◆ **Recorded data**
┌──
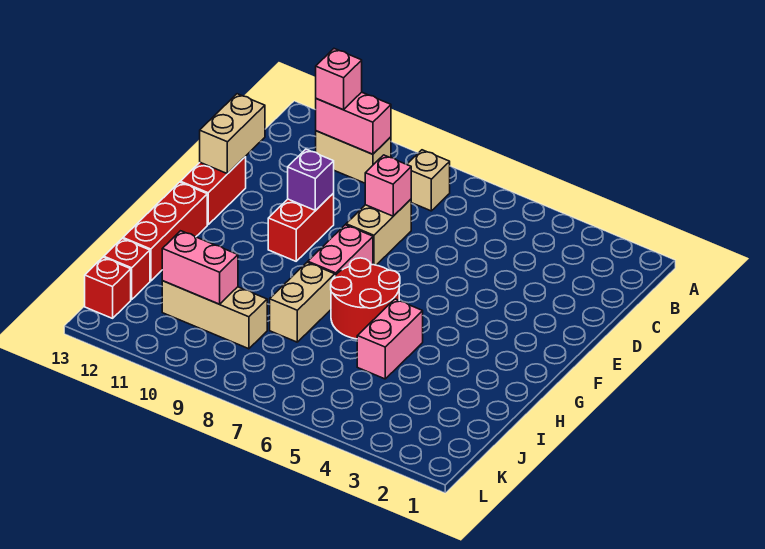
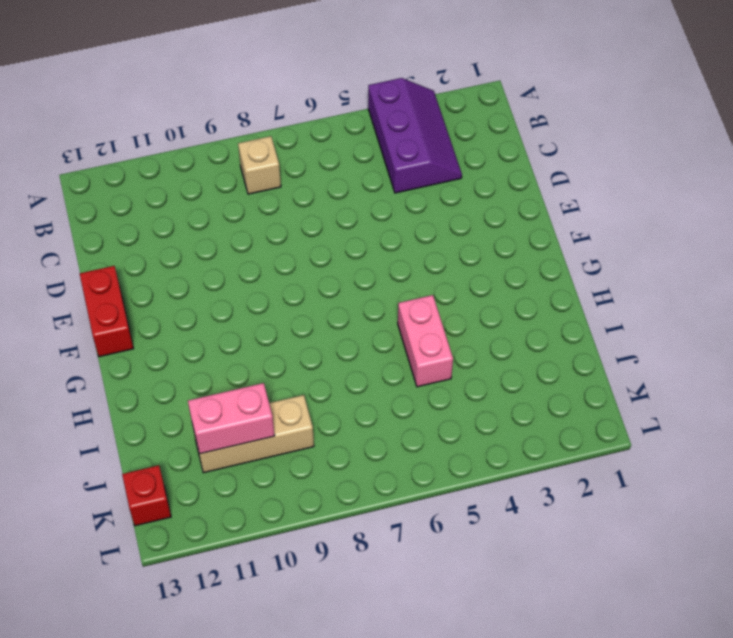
purple slope A3:C4 level 1 top 4 -> none
none -> tan brick B10:B11 level 1
none -> tan brick D8:E8 level 1
none -> red brick E10:F10 level 1

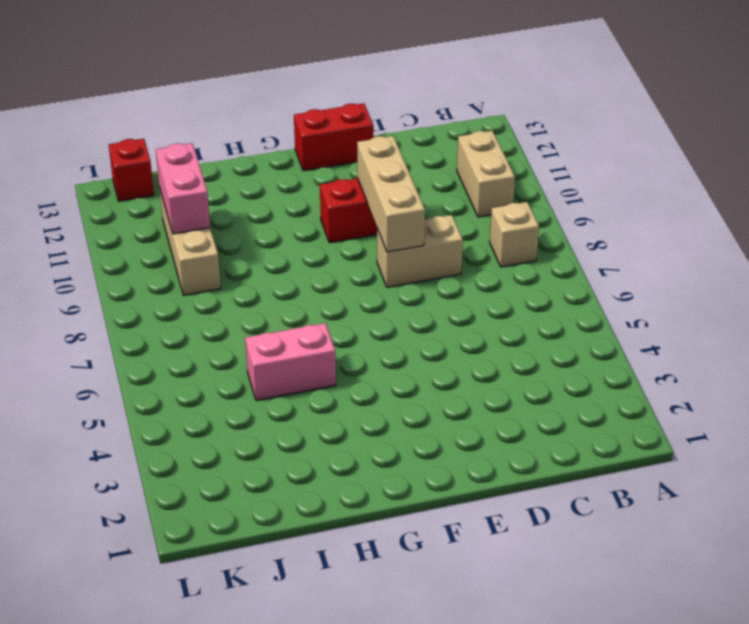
tan brick E8:E10 level 2 -> purple brick E10 level 2
none -> pink brick F8:G8 level 1
none -> red round brick G6:H7 level 1
none -> red brick G13:I13 level 1

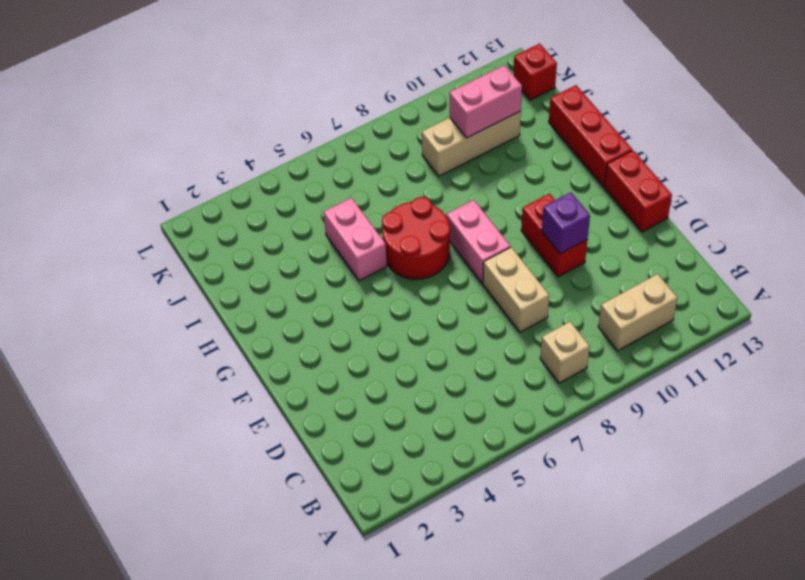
none -> tan brick H8:I8 level 1
none -> red brick J13 level 1
none -> pink brick B10:B11 level 2

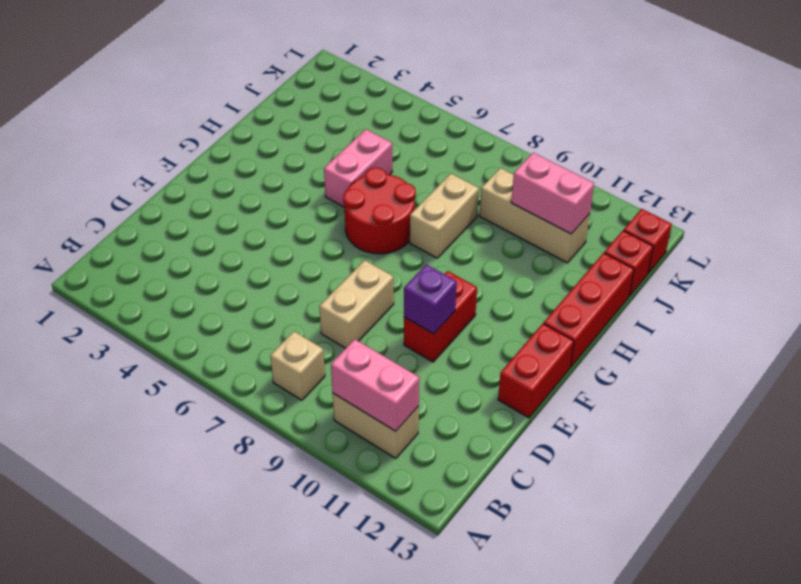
none -> pink brick F8:G8 level 1
none -> pink brick D8 level 2
none -> tan brick D13:E13 level 2

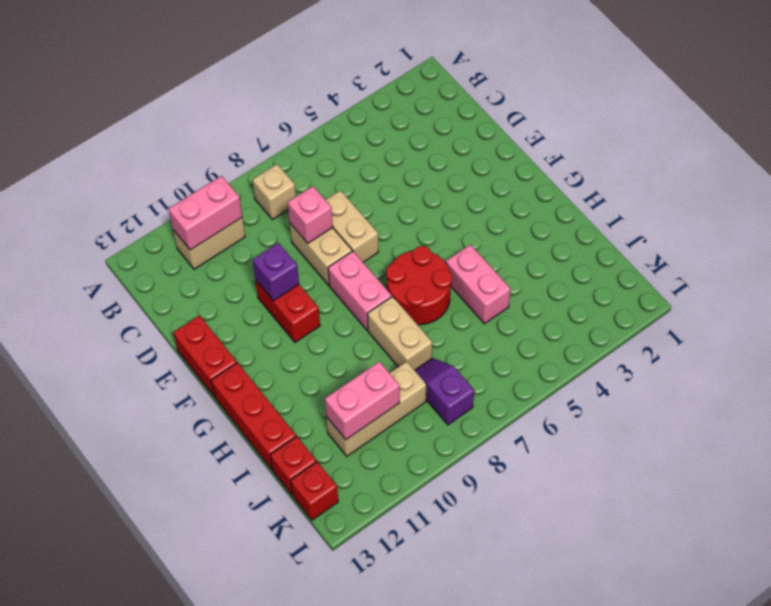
tan brick D7:E7 level 1 -> tan brick D13:E13 level 2
purple slope J8:K8 level 1 top K -> none
none -> pink brick B11 level 3

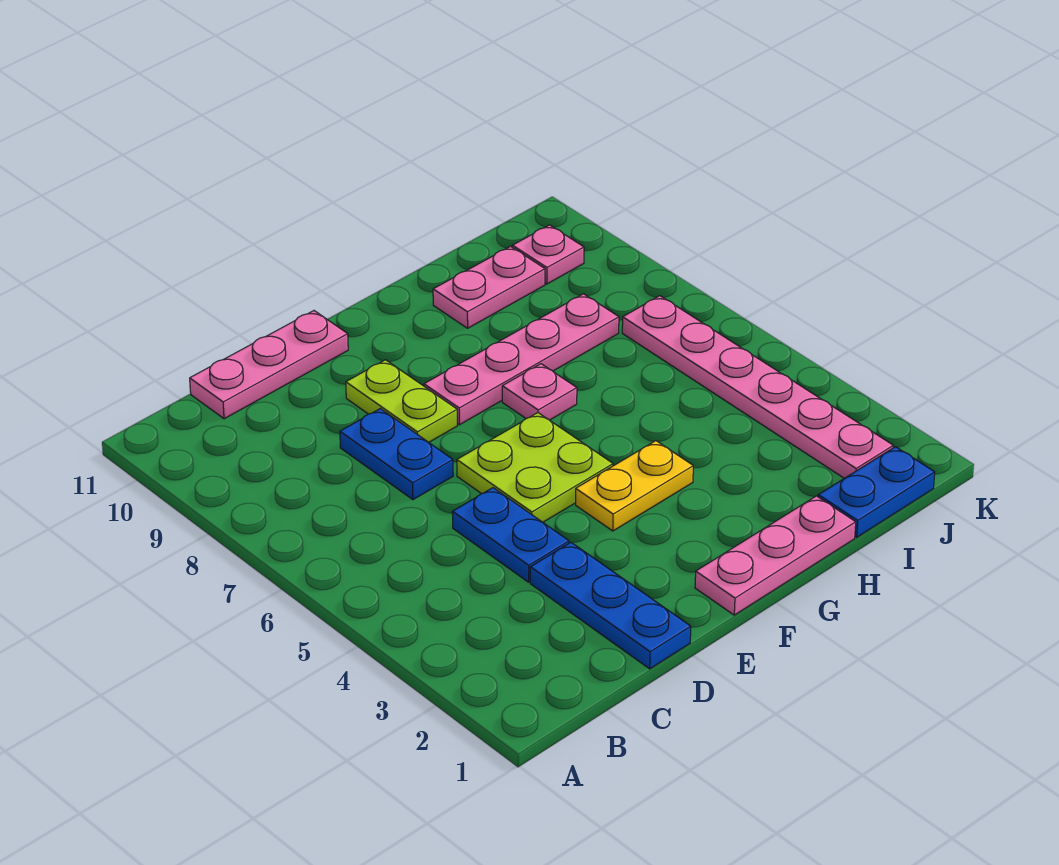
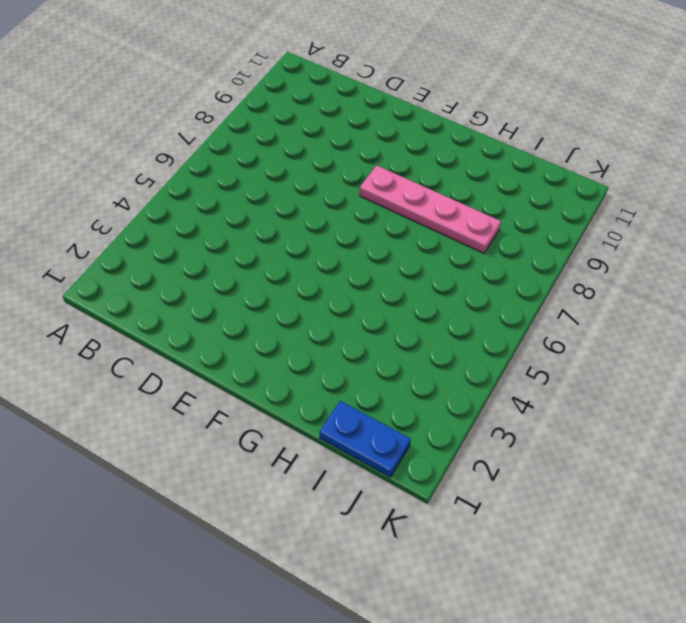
none -> pink plate C11:E11 level 1
none -> blue plate D1:D3 level 1
none -> blue plate D4:D5 level 1

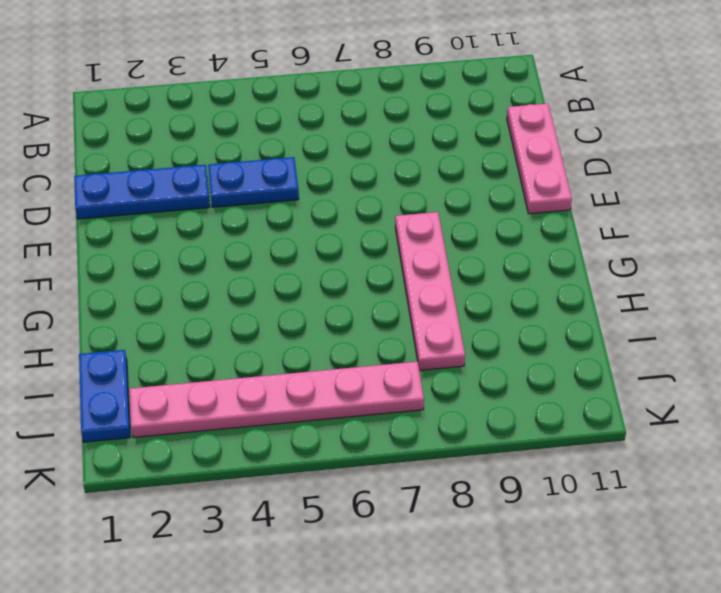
none -> blue plate D7:D8 level 1
none -> lime plate E5:F6 level 1
none -> lime plate E8:E9 level 1

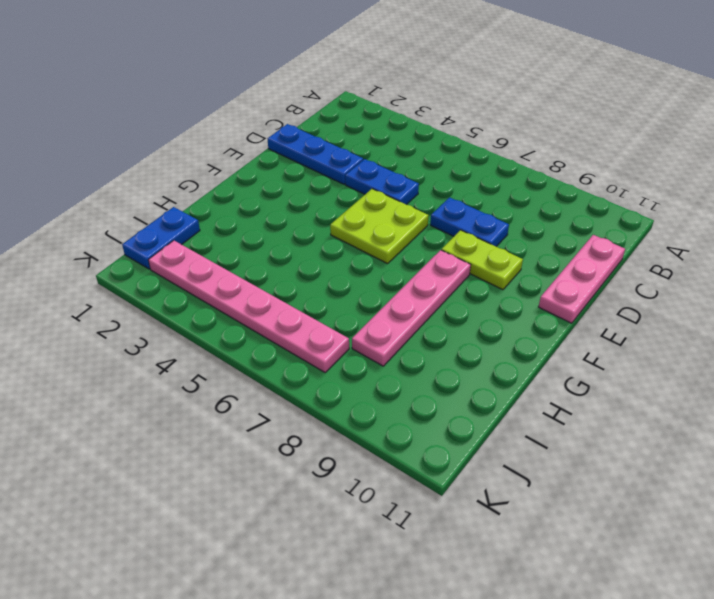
none -> pink plate F1:H1 level 1
none -> yellow plate F4:G4 level 1
none -> pink plate G7 level 1

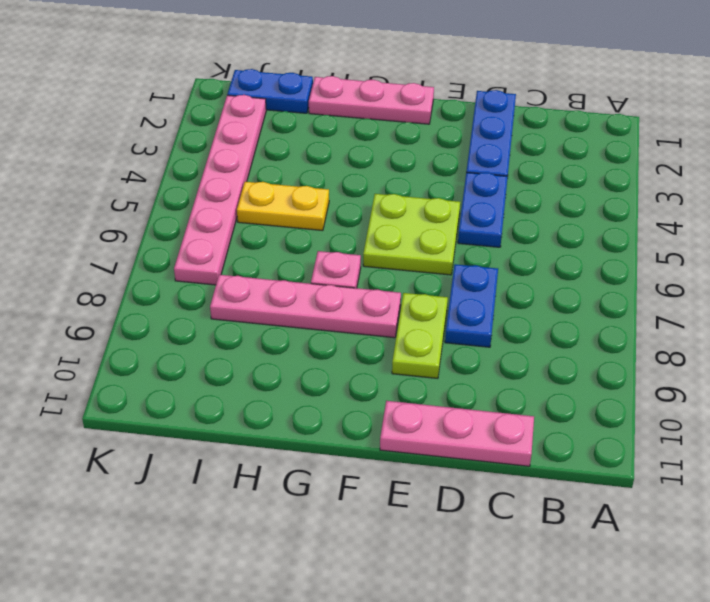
yellow plate H5:I5 level 1 -> yellow plate F4:G4 level 1
none -> pink plate H10:I10 level 1
none -> pink plate J10 level 1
└──
Write every record out again exactly as written. Pictures don't belong in the copy.

purple slope A3:C4 level 1 top 4 -> none
none -> tan brick B10:B11 level 1
none -> tan brick D8:E8 level 1
none -> red brick E10:F10 level 1

tan brick E8:E10 level 2 -> purple brick E10 level 2
none -> pink brick F8:G8 level 1
none -> red round brick G6:H7 level 1
none -> red brick G13:I13 level 1

none -> tan brick H8:I8 level 1
none -> red brick J13 level 1
none -> pink brick B10:B11 level 2

none -> pink brick F8:G8 level 1
none -> pink brick D8 level 2
none -> tan brick D13:E13 level 2

tan brick D7:E7 level 1 -> tan brick D13:E13 level 2
purple slope J8:K8 level 1 top K -> none
none -> pink brick B11 level 3

none -> pink plate C11:E11 level 1
none -> blue plate D1:D3 level 1
none -> blue plate D4:D5 level 1

none -> blue plate D7:D8 level 1
none -> lime plate E5:F6 level 1
none -> lime plate E8:E9 level 1

none -> pink plate F1:H1 level 1
none -> yellow plate F4:G4 level 1
none -> pink plate G7 level 1

yellow plate H5:I5 level 1 -> yellow plate F4:G4 level 1
none -> pink plate H10:I10 level 1
none -> pink plate J10 level 1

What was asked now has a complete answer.